YOUR OBJECTIVE
Repeat the lines below word for word, leaving out the pictures.

DATA PROVIDED
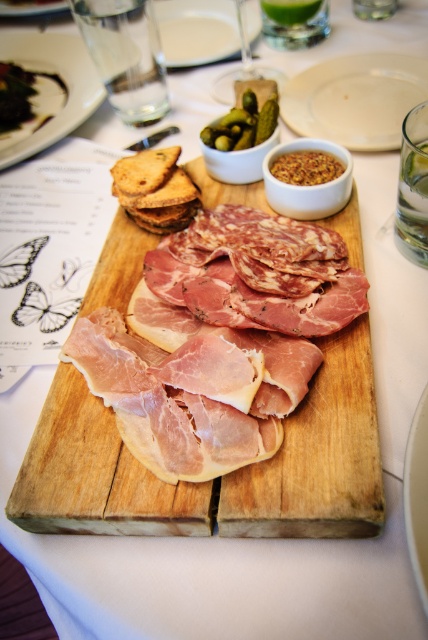
You are setting up a dining table and need to place a decorative vase between the white porcelain plate at upper center and the white glossy plate at center. According to the image, where should you position the vase to ensure it is between them?

The white porcelain plate at upper center is located above the white glossy plate at center, so you should place the vase between them vertically, positioning it below the white porcelain plate at upper center and above the white glossy plate at center.

You are standing at the edge of the table looking at the charcuterie board. There are two points marked on the board. Which point is closer to you, point (369, 100) or point (285, 172)?

Point (285, 172) is closer to you because it is in front of point (369, 100).

You are a chef preparing a dish and need to choose between the white porcelain plate at upper center and the white glossy plate at center. Which plate is taller?

The white porcelain plate at upper center is much taller than the white glossy plate at center.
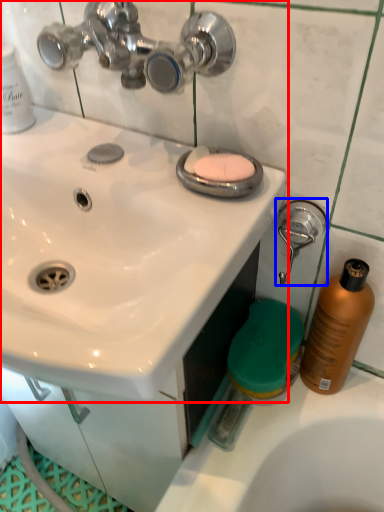
Question: Which object appears closest to the camera in this image, sink (highlighted by a red box) or shower (highlighted by a blue box)?

Choices:
 (A) sink
 (B) shower

Answer: (A)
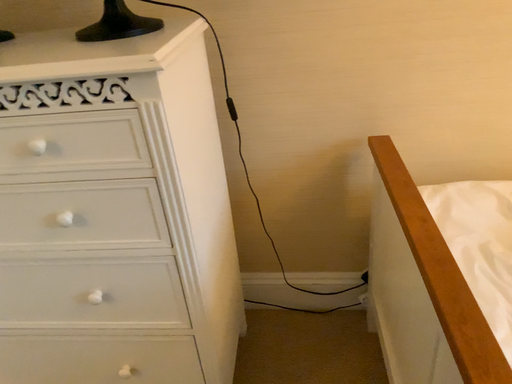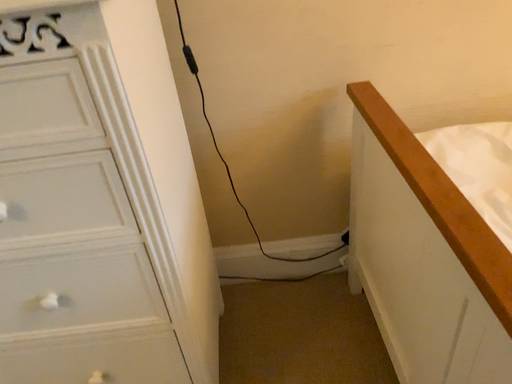
Question: How did the camera likely rotate when shooting the video?

Choices:
 (A) rotated left
 (B) rotated right

Answer: (B)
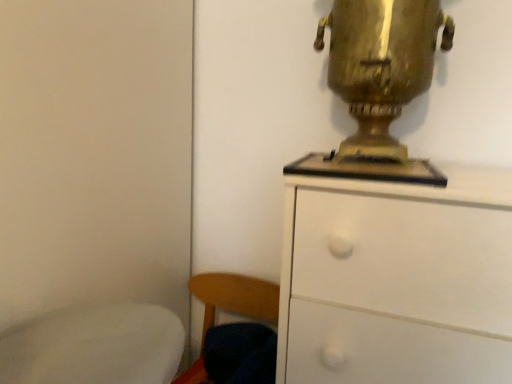
Question: Does point (333, 230) appear closer or farther from the camera than point (410, 57)?

Choices:
 (A) farther
 (B) closer

Answer: (B)

Question: From their relative heights in the image, would you say white matte chest of drawers at upper right is taller or shorter than gold metallic samovar at upper right?

Choices:
 (A) tall
 (B) short

Answer: (A)

Question: Which of these objects is positioned farthest from the gold metallic samovar at upper right?

Choices:
 (A) wooden chair at lower left
 (B) white matte chest of drawers at upper right

Answer: (A)

Question: Which is nearer to the white matte chest of drawers at upper right?

Choices:
 (A) gold metallic samovar at upper right
 (B) wooden chair at lower left

Answer: (A)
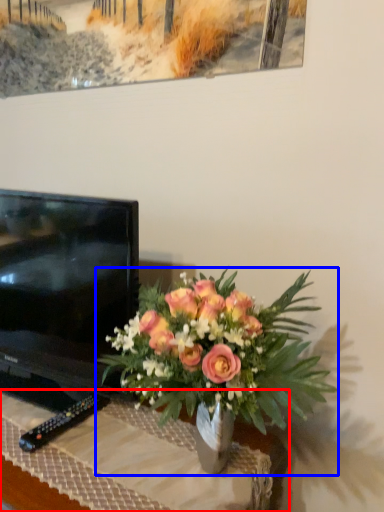
Question: Which object is closer to the camera taking this photo, desk (highlighted by a red box) or houseplant (highlighted by a blue box)?

Choices:
 (A) desk
 (B) houseplant

Answer: (B)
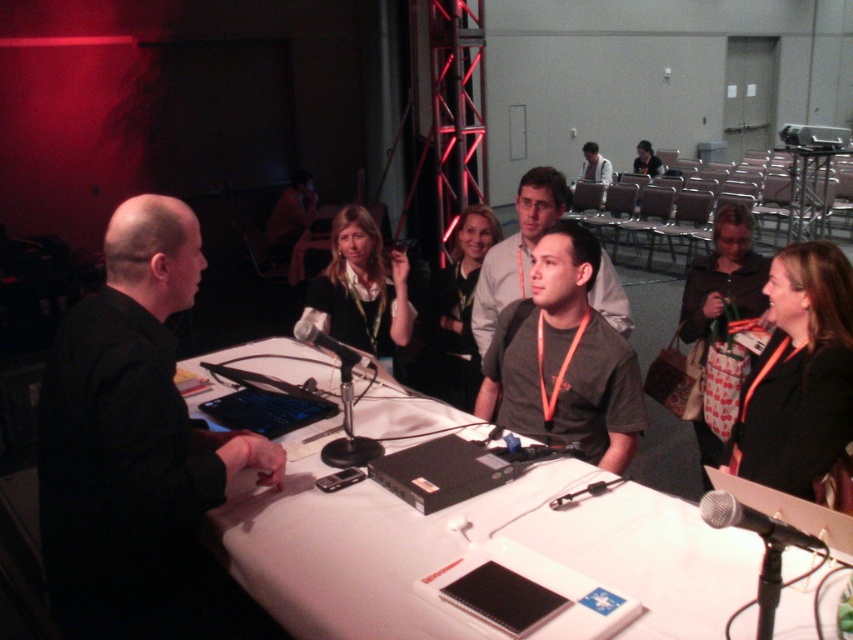
Question: Among these objects, which one is nearest to the camera?

Choices:
 (A) white matte table at center
 (B) black fabric shirt at center
 (C) black matte shirt at left
 (D) dark gray t-shirt at center

Answer: (A)

Question: Is black plastic laptop at center positioned in front of silver metallic microphone at lower right?

Choices:
 (A) no
 (B) yes

Answer: (A)

Question: Which object appears closest to the camera in this image?

Choices:
 (A) light gray shirt at upper center
 (B) black plastic laptop at center
 (C) gray fabric shirt at center
 (D) black fabric jacket at upper right

Answer: (D)

Question: Estimate the real-world distances between objects in this image. Which object is farther from the black fabric shirt at center?

Choices:
 (A) light gray shirt at upper center
 (B) black fabric bag at center
 (C) dark gray t-shirt at center
 (D) gray fabric shirt at center

Answer: (A)

Question: Can you confirm if white matte table at center is smaller than black metallic microphone at center?

Choices:
 (A) yes
 (B) no

Answer: (B)

Question: Where is white matte table at center located in relation to black fabric bag at center in the image?

Choices:
 (A) below
 (B) above

Answer: (A)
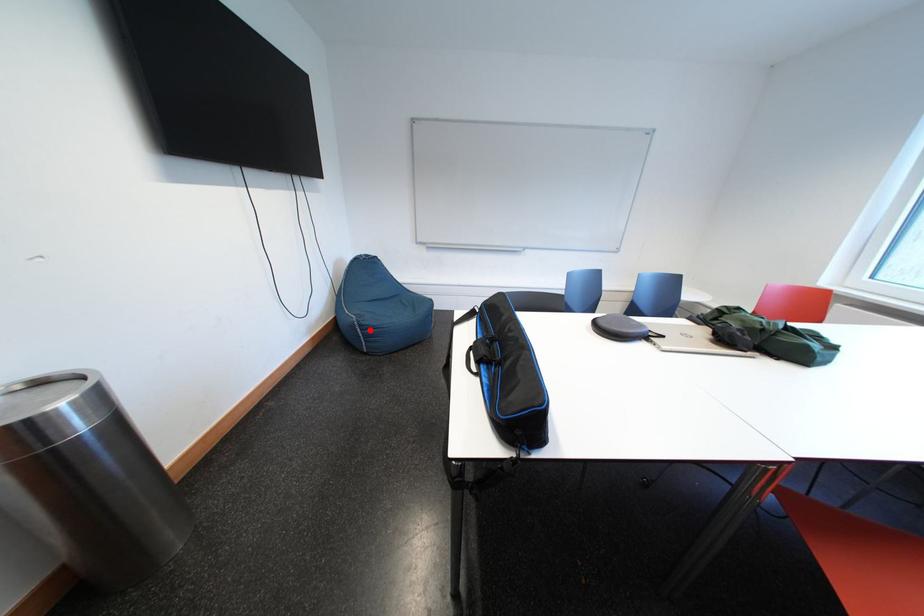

RESULT FOR THIS EXERCISE
You are setting up a dining table and need to place a decorative vase between the white porcelain plate at upper center and the white glossy plate at center. According to the image, where should you position the vase to ensure it is between them?

The white porcelain plate at upper center is located above the white glossy plate at center, so you should place the vase between them vertically, positioning it below the white porcelain plate at upper center and above the white glossy plate at center.

You are standing at the edge of the table looking at the charcuterie board. There are two points marked on the board. Which point is closer to you, point (369, 100) or point (285, 172)?

Point (285, 172) is closer to you because it is in front of point (369, 100).

You are a chef preparing a dish and need to choose between the white porcelain plate at upper center and the white glossy plate at center. Which plate is taller?

The white porcelain plate at upper center is much taller than the white glossy plate at center.
Question: Which object appears closest to the camera in this image, sink (highlighted by a red box) or shower (highlighted by a blue box)?

Choices:
 (A) sink
 (B) shower

Answer: (A)
Question: How did the camera likely rotate when shooting the video?

Choices:
 (A) rotated left
 (B) rotated right

Answer: (B)
Question: Does point (333, 230) appear closer or farther from the camera than point (410, 57)?

Choices:
 (A) farther
 (B) closer

Answer: (B)

Question: From their relative heights in the image, would you say white matte chest of drawers at upper right is taller or shorter than gold metallic samovar at upper right?

Choices:
 (A) tall
 (B) short

Answer: (A)

Question: Which of these objects is positioned farthest from the gold metallic samovar at upper right?

Choices:
 (A) wooden chair at lower left
 (B) white matte chest of drawers at upper right

Answer: (A)

Question: Which is nearer to the white matte chest of drawers at upper right?

Choices:
 (A) gold metallic samovar at upper right
 (B) wooden chair at lower left

Answer: (A)
Question: Which object is closer to the camera taking this photo, desk (highlighted by a red box) or houseplant (highlighted by a blue box)?

Choices:
 (A) desk
 (B) houseplant

Answer: (B)
Question: Among these objects, which one is nearest to the camera?

Choices:
 (A) white matte table at center
 (B) black fabric shirt at center
 (C) black matte shirt at left
 (D) dark gray t-shirt at center

Answer: (A)

Question: Is black plastic laptop at center positioned in front of silver metallic microphone at lower right?

Choices:
 (A) no
 (B) yes

Answer: (A)

Question: Which object appears closest to the camera in this image?

Choices:
 (A) light gray shirt at upper center
 (B) black plastic laptop at center
 (C) gray fabric shirt at center
 (D) black fabric jacket at upper right

Answer: (D)

Question: Estimate the real-world distances between objects in this image. Which object is farther from the black fabric shirt at center?

Choices:
 (A) light gray shirt at upper center
 (B) black fabric bag at center
 (C) dark gray t-shirt at center
 (D) gray fabric shirt at center

Answer: (A)

Question: Can you confirm if white matte table at center is smaller than black metallic microphone at center?

Choices:
 (A) yes
 (B) no

Answer: (B)

Question: Where is white matte table at center located in relation to black fabric bag at center in the image?

Choices:
 (A) below
 (B) above

Answer: (A)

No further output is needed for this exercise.